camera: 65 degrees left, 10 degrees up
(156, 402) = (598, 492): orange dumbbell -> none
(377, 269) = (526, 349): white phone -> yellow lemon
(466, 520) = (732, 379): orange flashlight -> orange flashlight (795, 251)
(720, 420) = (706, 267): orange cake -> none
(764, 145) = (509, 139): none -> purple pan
◇ ◇ ◇ ◇ ◇
Work task:
Having read the records above, print them out again exactly.

Solution for this task:
camera: 65 degrees left, 10 degrees up
(156, 402) = (598, 492): orange dumbbell -> none
(377, 269) = (526, 349): white phone -> yellow lemon
(466, 520) = (732, 379): orange flashlight -> orange flashlight (795, 251)
(720, 420) = (706, 267): orange cake -> none
(764, 145) = (509, 139): none -> purple pan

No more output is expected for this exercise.